Nothing in the listing may be skipped; repeat it all exactly.

"""

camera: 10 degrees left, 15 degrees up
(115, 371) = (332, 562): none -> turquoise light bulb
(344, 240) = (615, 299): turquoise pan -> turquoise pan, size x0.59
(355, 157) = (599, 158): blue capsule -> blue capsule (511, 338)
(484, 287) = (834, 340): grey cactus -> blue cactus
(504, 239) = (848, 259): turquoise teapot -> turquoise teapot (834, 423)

"""

* Exercise output *
camera: 10 degrees left, 15 degrees up
(115, 371) = (332, 562): none -> turquoise light bulb
(344, 240) = (615, 299): turquoise pan -> turquoise pan, size x0.59
(355, 157) = (599, 158): blue capsule -> blue capsule (511, 338)
(484, 287) = (834, 340): grey cactus -> blue cactus
(504, 239) = (848, 259): turquoise teapot -> turquoise teapot (834, 423)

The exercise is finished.